Try it -
The pictures must be left out, while the rest of the data is copied exactly.
Start of Block
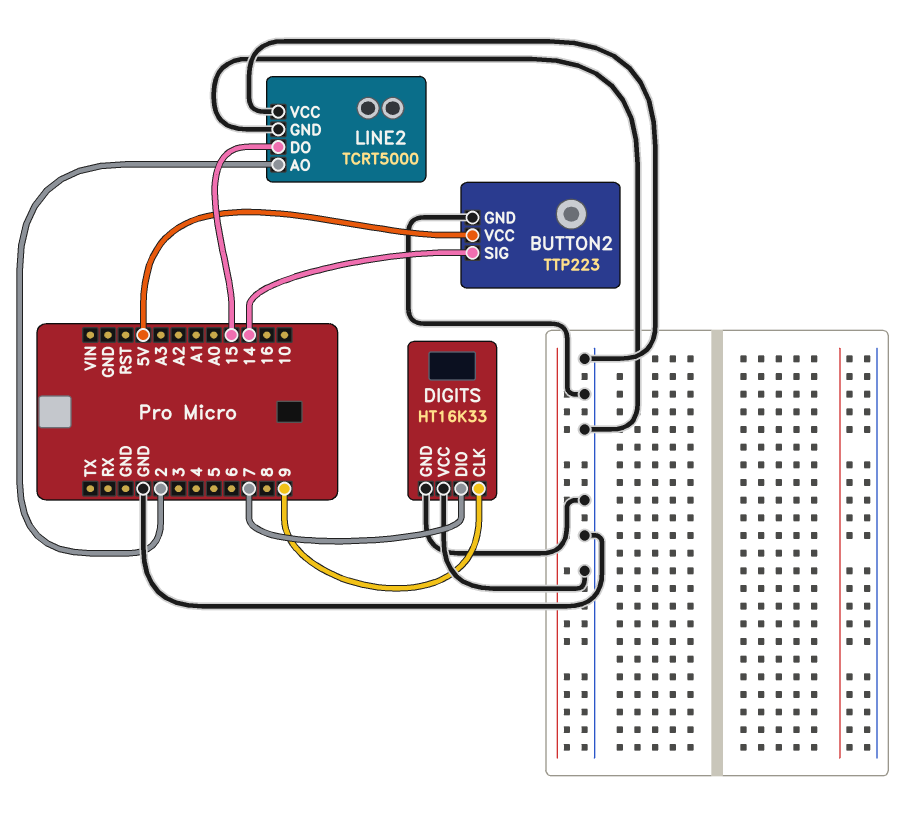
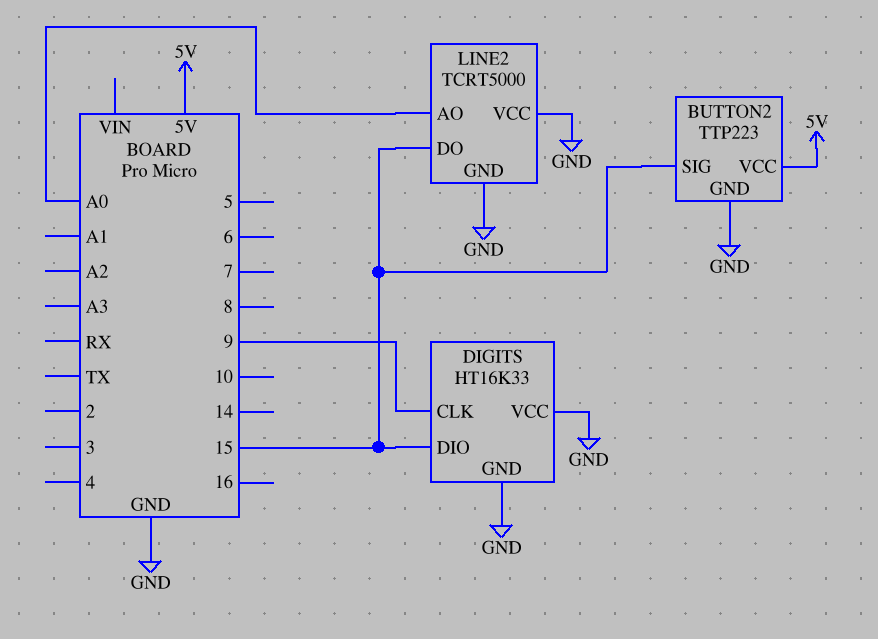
BUTTON2 pin SIG: 14 -> 15
DIGITS pin DIO: 7 -> 15
LINE2 pin AO: 2 -> A0

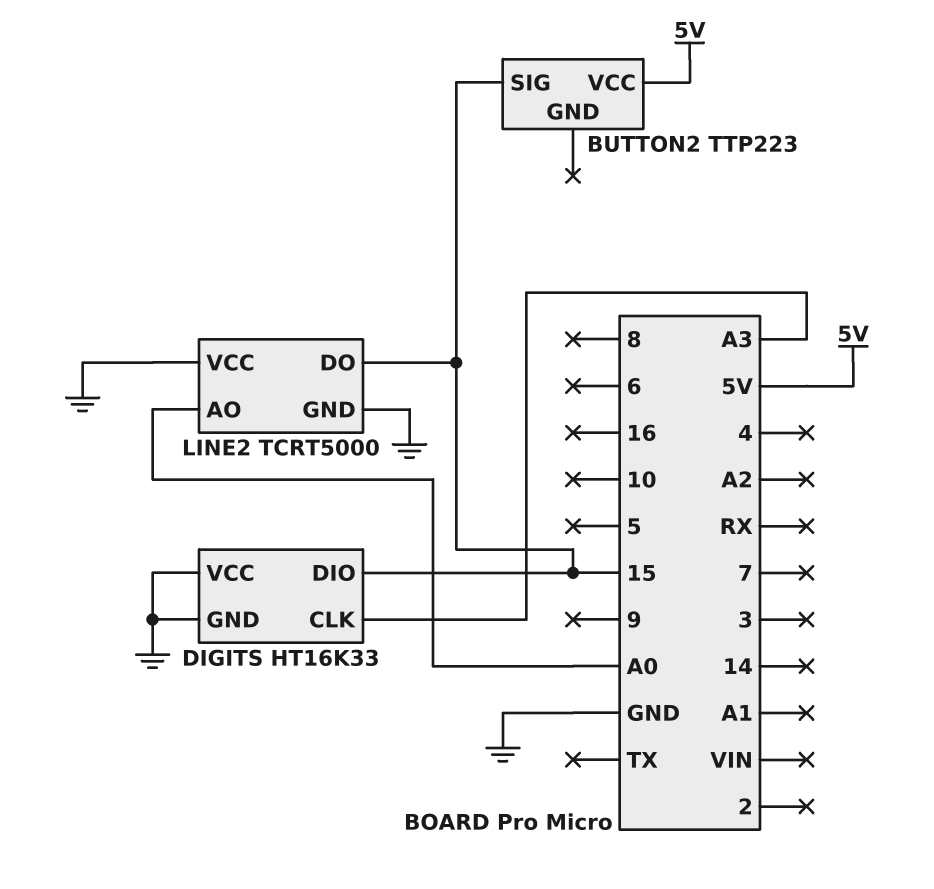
BUTTON2 pin GND: GND -> none
DIGITS pin CLK: 9 -> A3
End of Block
Exercise response -
BUTTON2 pin SIG: 14 -> 15
DIGITS pin DIO: 7 -> 15
LINE2 pin AO: 2 -> A0

BUTTON2 pin GND: GND -> none
DIGITS pin CLK: 9 -> A3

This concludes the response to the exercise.